> _What to work on_: Please return, word for word, the line containing "(238, 142) = (561, 307): purple" and each line after it through the end of the data below, and nothing else.
--- Data provided Enclosed Below ---
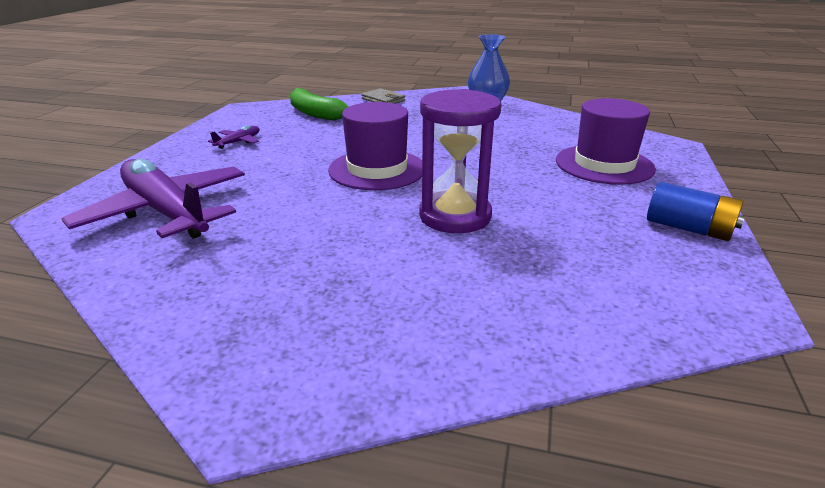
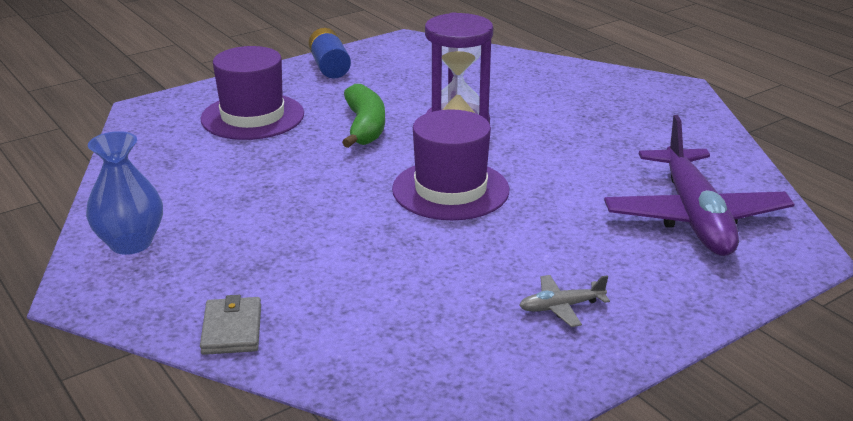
camera: 140 degrees left, 0 degrees up
(238, 142) = (561, 307): purple plane -> grey plane
(314, 113) = (387, 337): green banana -> green banana (365, 127)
--- End of Enclosed Data provided ---
> _Solved exercise_:
(238, 142) = (561, 307): purple plane -> grey plane
(314, 113) = (387, 337): green banana -> green banana (365, 127)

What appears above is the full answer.